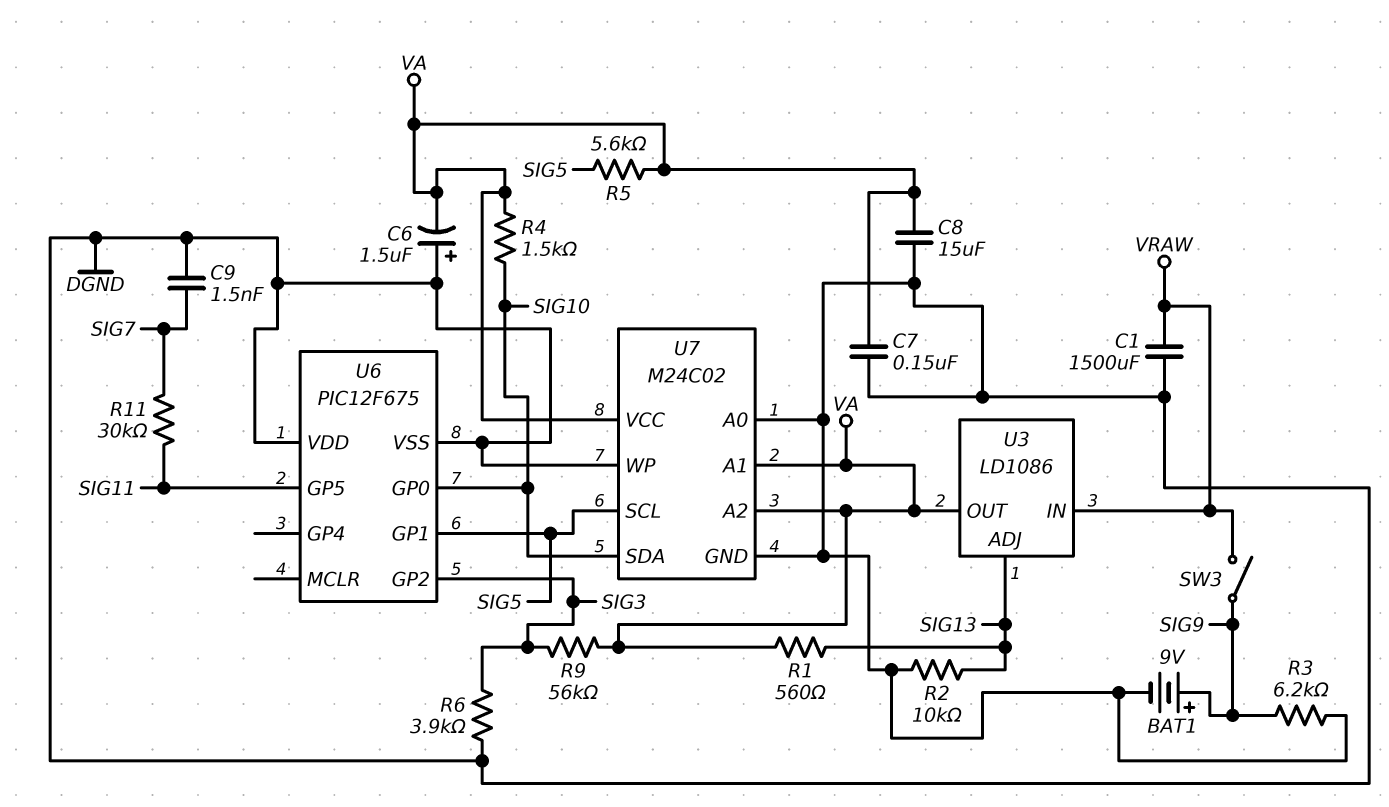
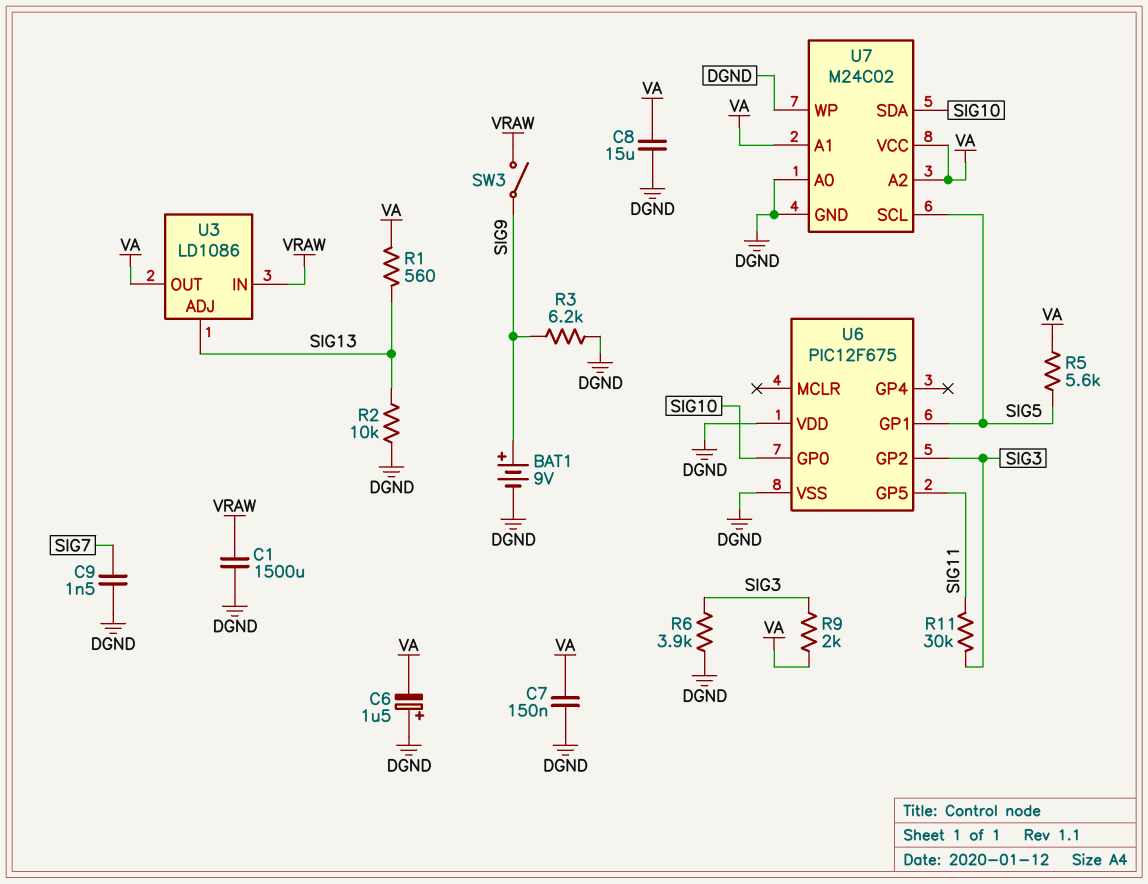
R4: 1.5k (SIG10, VA) -> none
R9: 56k (SIG3, VA) -> 2k (SIG3, VA)
R11: 30k (SIG7, SIG11) -> 30k (SIG3, SIG11)

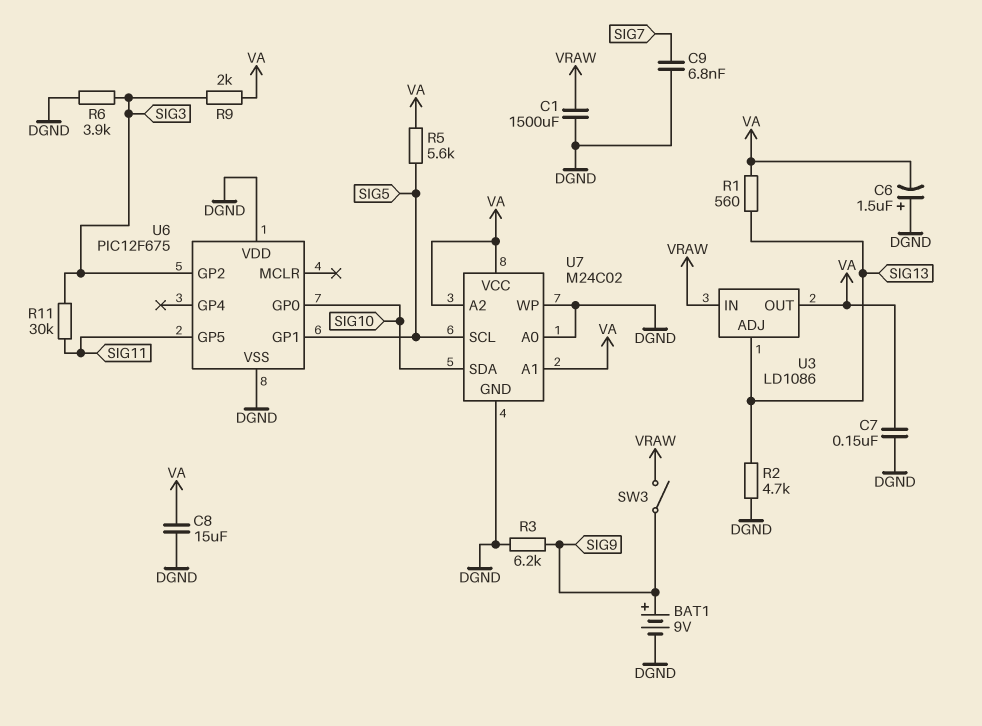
C9: 1.5nF (DGND, SIG7) -> 6.8nF (DGND, SIG7)
R2: 10k (DGND, SIG13) -> 4.7k (DGND, SIG13)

______

ACTIVITY:
Check each line above for the string "DGND" and return those that contain it.

TASK OUTPUT:
C9: 1.5nF (DGND, SIG7) -> 6.8nF (DGND, SIG7)
R2: 10k (DGND, SIG13) -> 4.7k (DGND, SIG13)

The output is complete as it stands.